[Start of Attachment]

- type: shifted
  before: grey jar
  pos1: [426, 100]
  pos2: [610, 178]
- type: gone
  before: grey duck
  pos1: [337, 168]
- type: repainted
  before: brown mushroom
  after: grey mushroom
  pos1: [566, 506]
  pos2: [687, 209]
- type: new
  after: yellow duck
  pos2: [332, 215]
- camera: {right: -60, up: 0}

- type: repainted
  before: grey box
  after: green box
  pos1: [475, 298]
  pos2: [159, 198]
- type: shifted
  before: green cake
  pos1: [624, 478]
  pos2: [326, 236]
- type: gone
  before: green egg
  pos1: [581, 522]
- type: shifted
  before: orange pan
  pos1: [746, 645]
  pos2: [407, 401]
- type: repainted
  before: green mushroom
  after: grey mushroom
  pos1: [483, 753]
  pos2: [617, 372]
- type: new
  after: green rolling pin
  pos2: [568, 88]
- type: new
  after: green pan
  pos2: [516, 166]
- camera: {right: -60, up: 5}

[End of Attachment]

**PROBLEM:**
Write the data out once more. Keep every word the same.

**ANSWER AREA:**
- type: shifted
  before: grey jar
  pos1: [426, 100]
  pos2: [610, 178]
- type: gone
  before: grey duck
  pos1: [337, 168]
- type: repainted
  before: brown mushroom
  after: grey mushroom
  pos1: [566, 506]
  pos2: [687, 209]
- type: new
  after: yellow duck
  pos2: [332, 215]
- camera: {right: -60, up: 0}

- type: repainted
  before: grey box
  after: green box
  pos1: [475, 298]
  pos2: [159, 198]
- type: shifted
  before: green cake
  pos1: [624, 478]
  pos2: [326, 236]
- type: gone
  before: green egg
  pos1: [581, 522]
- type: shifted
  before: orange pan
  pos1: [746, 645]
  pos2: [407, 401]
- type: repainted
  before: green mushroom
  after: grey mushroom
  pos1: [483, 753]
  pos2: [617, 372]
- type: new
  after: green rolling pin
  pos2: [568, 88]
- type: new
  after: green pan
  pos2: [516, 166]
- camera: {right: -60, up: 5}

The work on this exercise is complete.